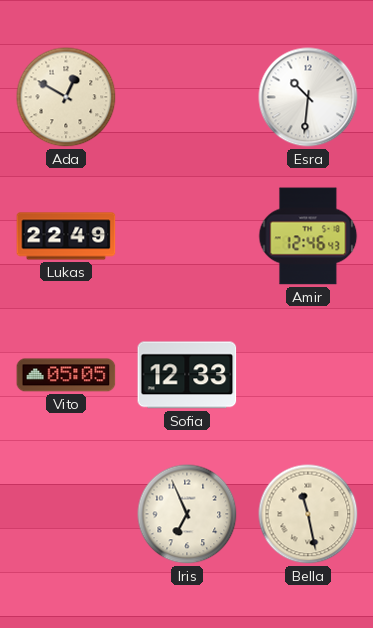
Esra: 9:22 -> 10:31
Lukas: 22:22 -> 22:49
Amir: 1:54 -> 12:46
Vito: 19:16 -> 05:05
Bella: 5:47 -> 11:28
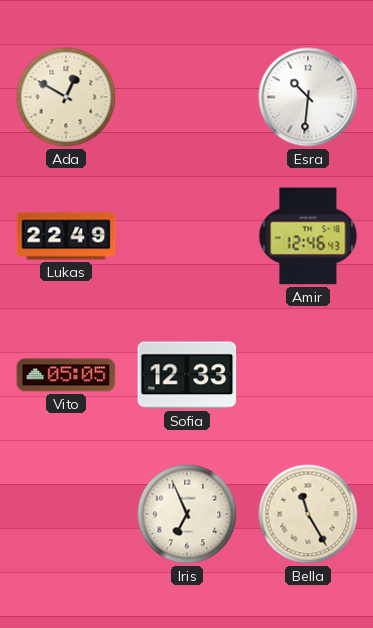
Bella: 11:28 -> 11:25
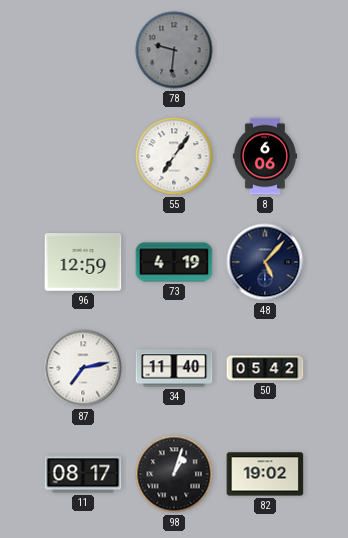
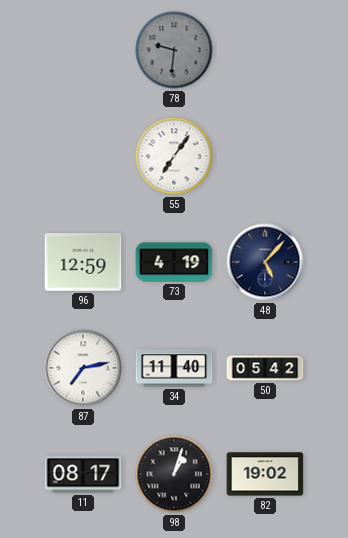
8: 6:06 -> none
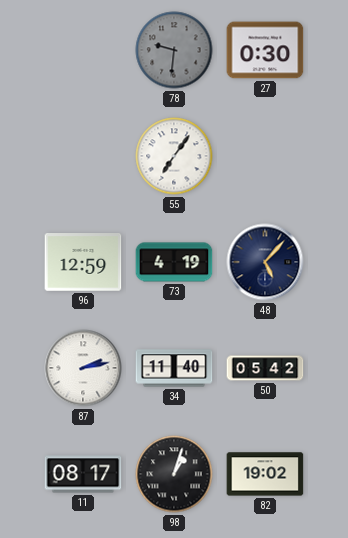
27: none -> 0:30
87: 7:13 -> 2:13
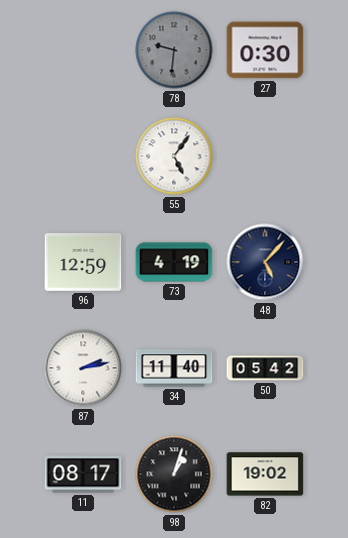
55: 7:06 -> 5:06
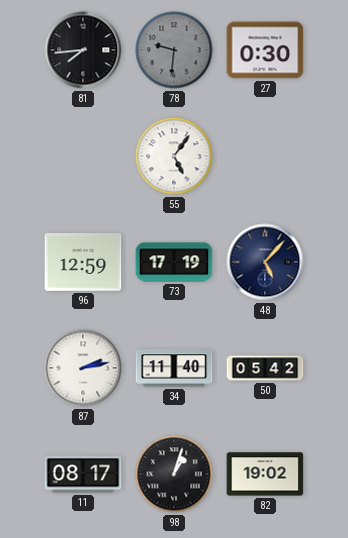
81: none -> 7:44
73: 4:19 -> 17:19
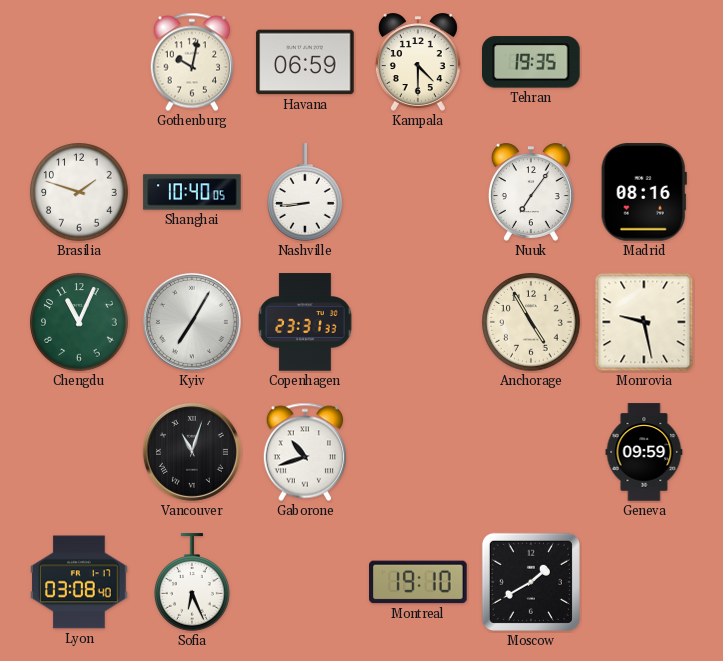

SHORT PROBLEM — Can you copy every line of the rows above word for word, leaving out the pictures?

RIGHT ANSWER —
Esra: 9:22 -> 10:31
Lukas: 22:22 -> 22:49
Amir: 1:54 -> 12:46
Vito: 19:16 -> 05:05
Bella: 5:47 -> 11:28
Bella: 11:28 -> 11:25
8: 6:06 -> none
27: none -> 0:30
87: 7:13 -> 2:13
55: 7:06 -> 5:06
81: none -> 7:44
73: 4:19 -> 17:19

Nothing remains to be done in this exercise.